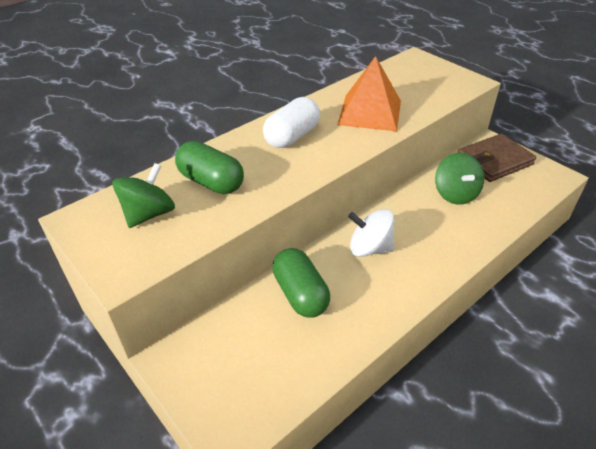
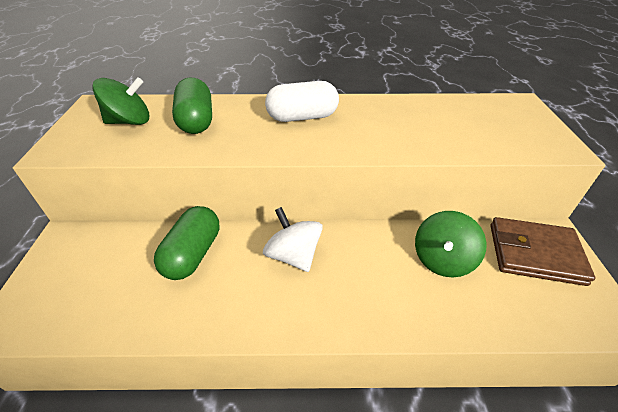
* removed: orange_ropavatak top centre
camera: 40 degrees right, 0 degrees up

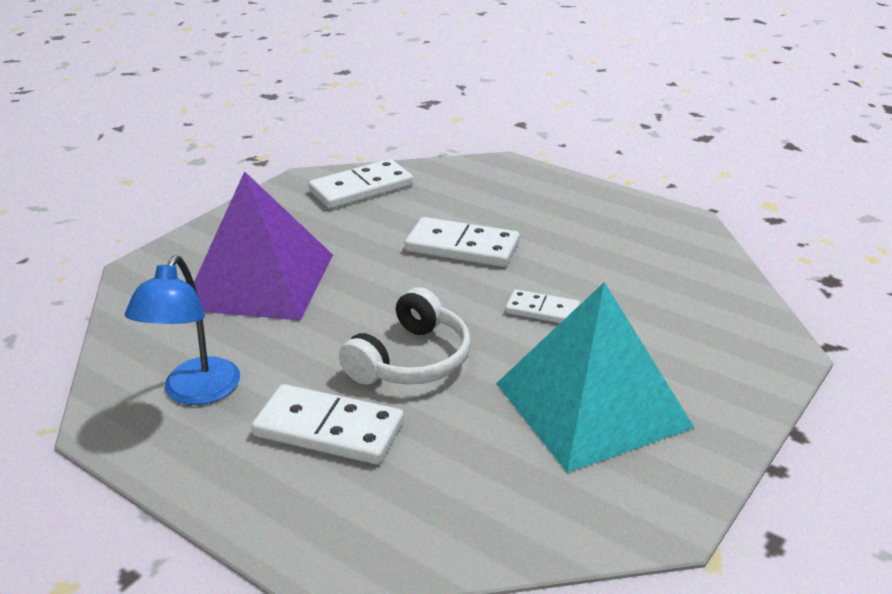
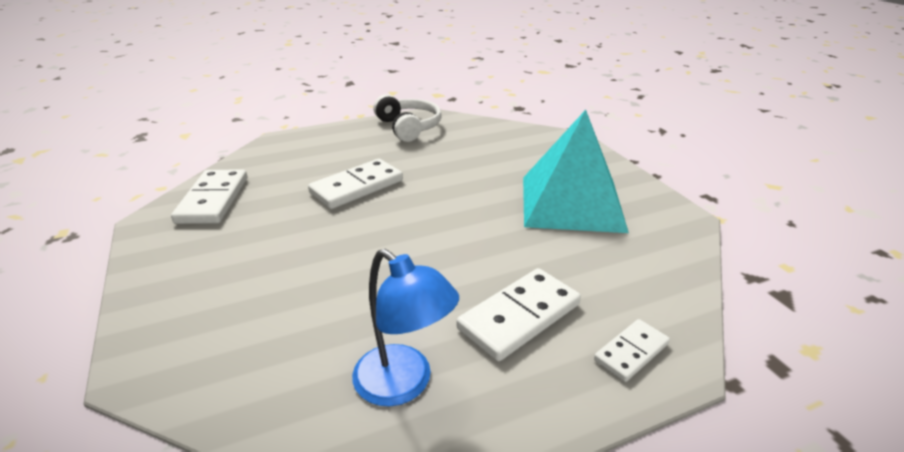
* moved: white_kasesasok centre to top centre
* moved: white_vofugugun (4th from left) centre to bottom right
* removed: purple_ropavatak middle left
camera: 60 degrees left, 0 degrees up

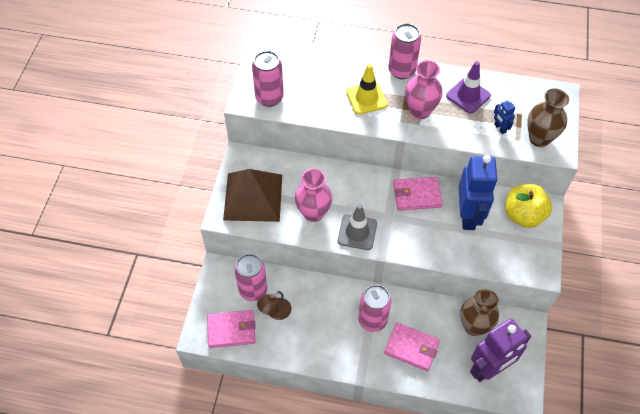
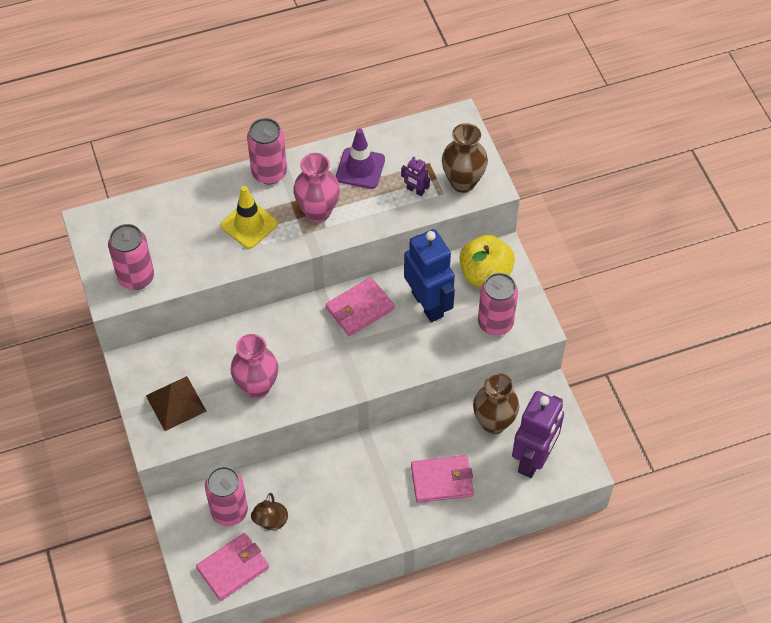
* resized: brown_ropavatak centre = middle left x0.63
* recoloured: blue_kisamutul (2nd from left) top right to purple_kisamutul (1st from left) top centre
* moved: pink_lodolaton (3rd from left in the first image) bottom centre to pink_lodolaton (4th from left) centre
* removed: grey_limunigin centre
camera: 30 degrees left, 0 degrees up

____

ASSIGNMENT
Go line by line through the data above and report each one that holds the string "right".

SOLUTION TO THE PROBLEM
camera: 40 degrees right, 0 degrees up
* moved: white_vofugugun (4th from left) centre to bottom right
* recoloured: blue_kisamutul (2nd from left) top right to purple_kisamutul (1st from left) top centre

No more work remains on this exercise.